DATASET ▸
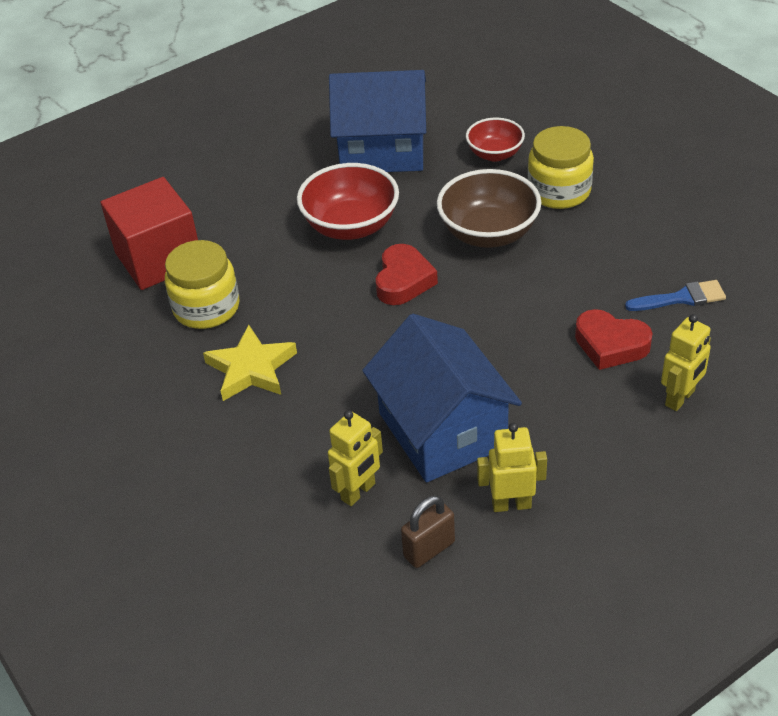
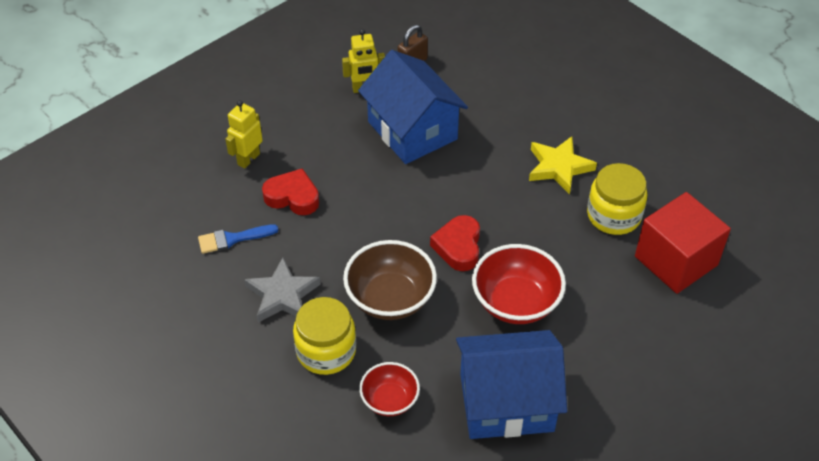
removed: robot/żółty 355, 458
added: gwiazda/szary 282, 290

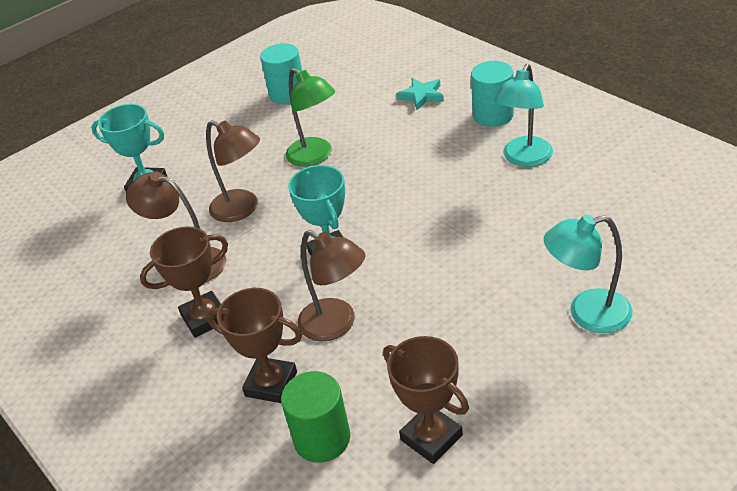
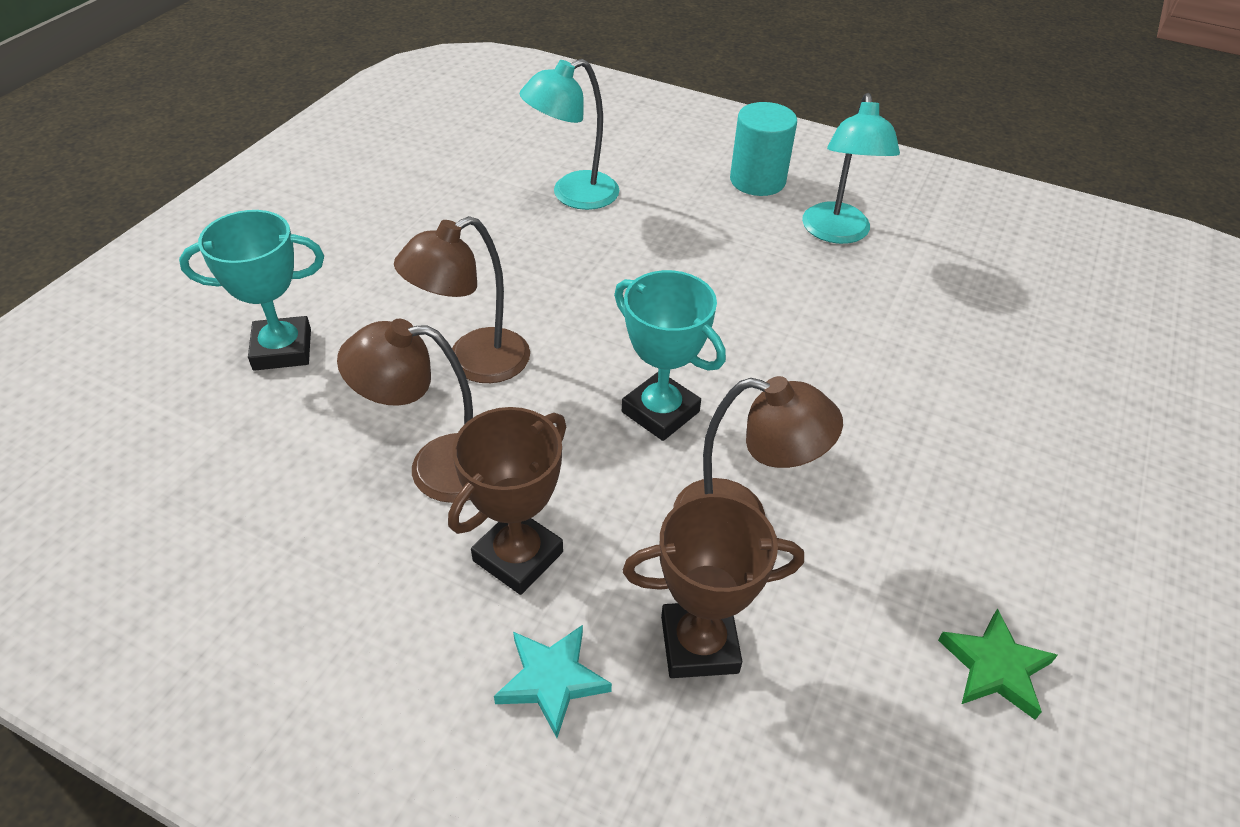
removed: walec/turkusowy 281, 73; walec/zielony 315, 417; lampka/zielony 310, 117
moved: gwiazda/turkusowy 420, 94 to 553, 681; lampka/turkusowy 588, 274 to 569, 134
replaced: puchar/brązowy 426, 400 to gwiazda/zielony 998, 664
turned: lampka/brązowy 233, 171 = 462, 299 135 degrees clockwise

WORK INSTRUCTIONS ▸
Omit the pictures and reproduce the listing exactly.

RESPONSE ▸
removed: robot/żółty 355, 458
added: gwiazda/szary 282, 290

removed: walec/turkusowy 281, 73; walec/zielony 315, 417; lampka/zielony 310, 117
moved: gwiazda/turkusowy 420, 94 to 553, 681; lampka/turkusowy 588, 274 to 569, 134
replaced: puchar/brązowy 426, 400 to gwiazda/zielony 998, 664
turned: lampka/brązowy 233, 171 = 462, 299 135 degrees clockwise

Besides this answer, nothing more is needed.